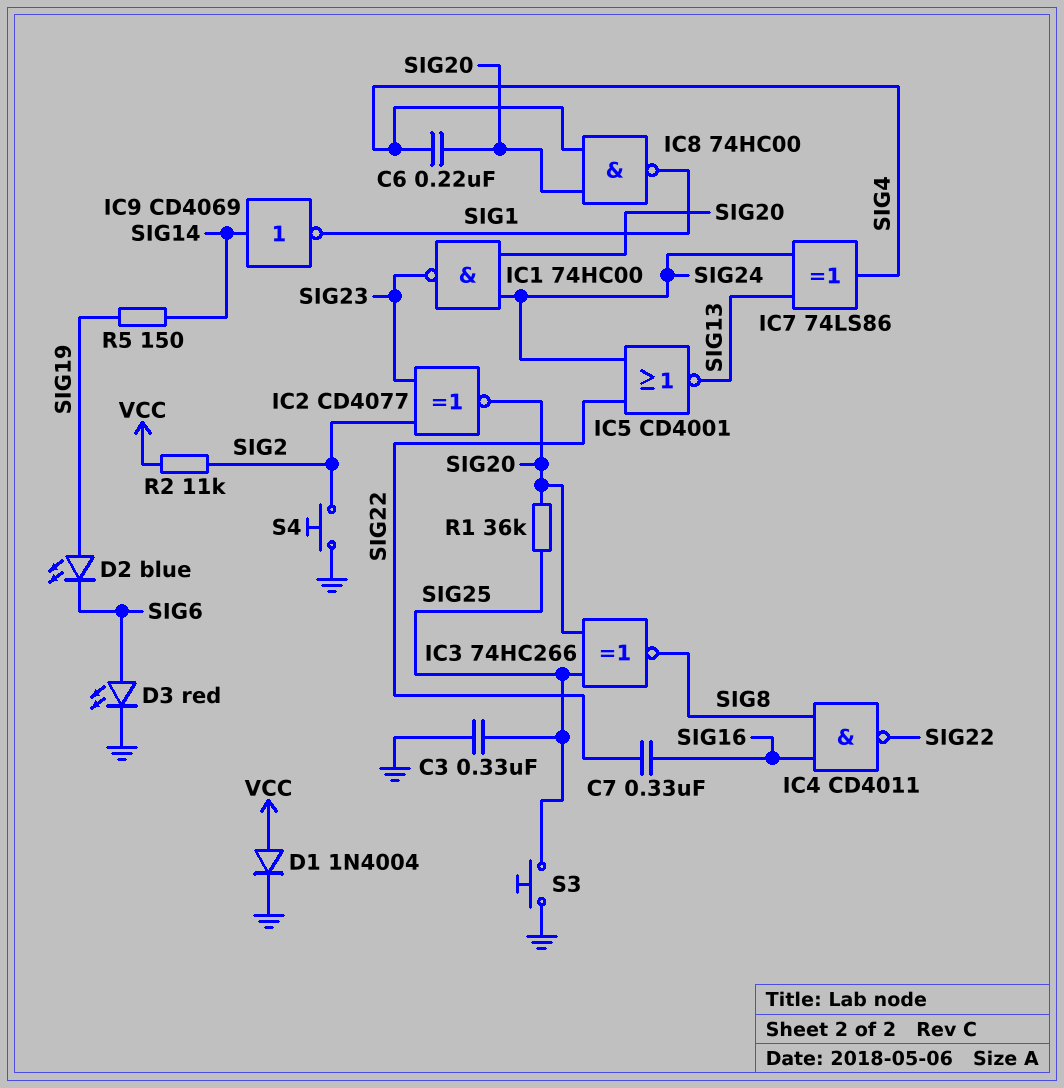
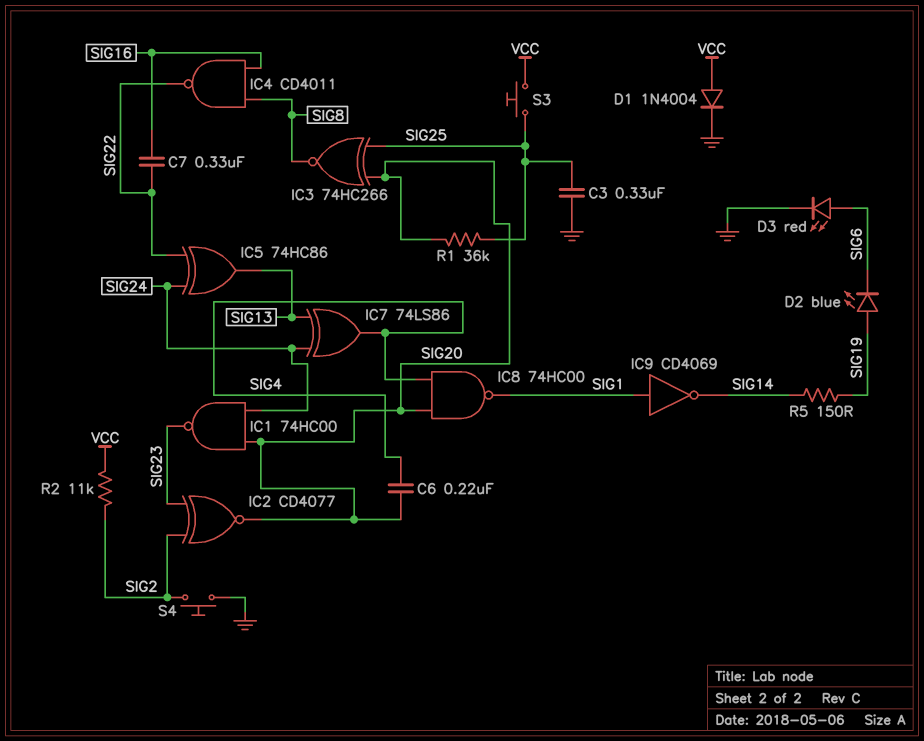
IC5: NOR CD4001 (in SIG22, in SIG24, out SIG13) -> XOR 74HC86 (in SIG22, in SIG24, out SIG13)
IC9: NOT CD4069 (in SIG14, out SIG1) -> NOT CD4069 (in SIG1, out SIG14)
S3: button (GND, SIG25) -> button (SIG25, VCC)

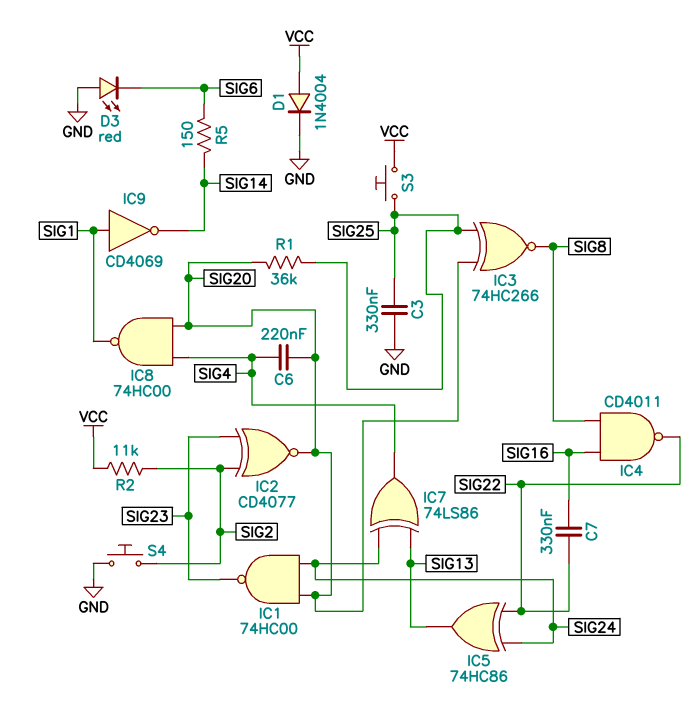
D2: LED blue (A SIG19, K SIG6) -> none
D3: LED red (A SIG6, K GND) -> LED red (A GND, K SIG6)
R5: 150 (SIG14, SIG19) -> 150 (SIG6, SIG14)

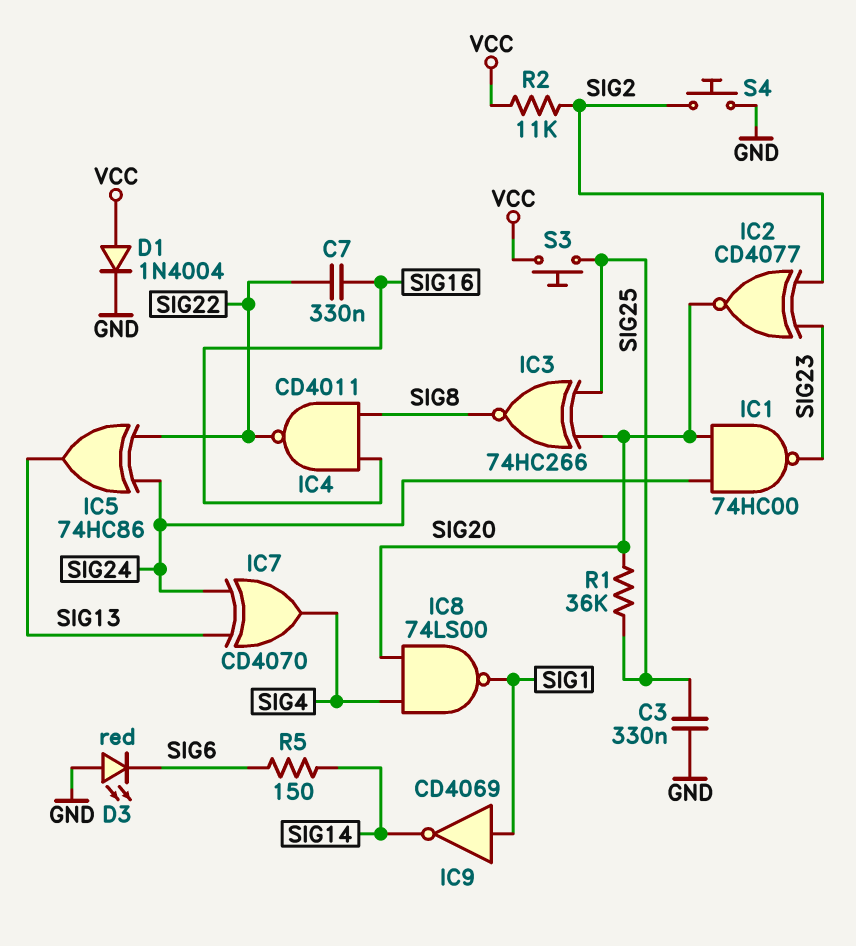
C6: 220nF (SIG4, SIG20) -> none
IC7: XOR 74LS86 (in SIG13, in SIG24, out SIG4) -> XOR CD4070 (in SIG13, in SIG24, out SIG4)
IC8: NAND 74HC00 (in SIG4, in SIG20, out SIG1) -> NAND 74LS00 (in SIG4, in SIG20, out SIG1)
━━━━━━━━
• Work item
Among the lines above, please find those with "none" and copy them.

• Answer to the problem
D2: LED blue (A SIG19, K SIG6) -> none
C6: 220nF (SIG4, SIG20) -> none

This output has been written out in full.